REQUIREMENT -
The expected response is a copy of every line in the entries below that includes the word "blue".

SOURCE MATERIAL -
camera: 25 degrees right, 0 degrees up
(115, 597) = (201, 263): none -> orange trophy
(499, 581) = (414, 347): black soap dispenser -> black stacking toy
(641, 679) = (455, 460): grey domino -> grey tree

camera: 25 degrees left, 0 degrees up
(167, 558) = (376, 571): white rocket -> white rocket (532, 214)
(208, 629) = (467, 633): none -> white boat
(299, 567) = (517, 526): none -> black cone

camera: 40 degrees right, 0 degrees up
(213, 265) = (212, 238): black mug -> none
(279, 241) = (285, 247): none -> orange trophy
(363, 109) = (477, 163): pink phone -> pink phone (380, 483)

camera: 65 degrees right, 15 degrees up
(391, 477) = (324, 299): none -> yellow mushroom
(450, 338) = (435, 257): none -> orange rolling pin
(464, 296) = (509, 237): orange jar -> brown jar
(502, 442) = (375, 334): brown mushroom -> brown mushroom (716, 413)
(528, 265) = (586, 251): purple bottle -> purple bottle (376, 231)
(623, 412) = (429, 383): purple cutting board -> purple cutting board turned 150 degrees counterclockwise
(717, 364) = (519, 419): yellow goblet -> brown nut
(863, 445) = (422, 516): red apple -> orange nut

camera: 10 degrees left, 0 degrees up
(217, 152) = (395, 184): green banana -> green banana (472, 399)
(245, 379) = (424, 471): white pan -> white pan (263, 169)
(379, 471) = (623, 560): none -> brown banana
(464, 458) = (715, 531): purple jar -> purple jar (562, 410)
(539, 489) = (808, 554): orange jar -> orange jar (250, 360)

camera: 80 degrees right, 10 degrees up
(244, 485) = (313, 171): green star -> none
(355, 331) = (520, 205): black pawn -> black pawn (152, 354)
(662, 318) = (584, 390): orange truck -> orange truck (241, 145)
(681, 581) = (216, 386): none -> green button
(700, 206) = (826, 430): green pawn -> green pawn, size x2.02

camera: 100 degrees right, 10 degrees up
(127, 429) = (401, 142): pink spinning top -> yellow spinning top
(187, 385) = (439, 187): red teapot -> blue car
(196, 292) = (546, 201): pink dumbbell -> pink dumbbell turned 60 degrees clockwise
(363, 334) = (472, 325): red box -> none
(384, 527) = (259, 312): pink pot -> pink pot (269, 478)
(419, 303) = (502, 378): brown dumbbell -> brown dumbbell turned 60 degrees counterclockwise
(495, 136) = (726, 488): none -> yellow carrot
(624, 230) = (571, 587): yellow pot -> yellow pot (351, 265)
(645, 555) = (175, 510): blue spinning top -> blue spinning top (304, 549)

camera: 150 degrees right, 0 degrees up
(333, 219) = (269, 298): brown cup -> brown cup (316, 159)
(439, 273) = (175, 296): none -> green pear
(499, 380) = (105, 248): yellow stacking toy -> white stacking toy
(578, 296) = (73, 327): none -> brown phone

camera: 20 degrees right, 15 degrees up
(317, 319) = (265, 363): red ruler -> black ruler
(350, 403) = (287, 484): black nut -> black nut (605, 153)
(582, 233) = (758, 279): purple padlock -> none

RESULT OF THIS EXERCISE -
(187, 385) = (439, 187): red teapot -> blue car
(645, 555) = (175, 510): blue spinning top -> blue spinning top (304, 549)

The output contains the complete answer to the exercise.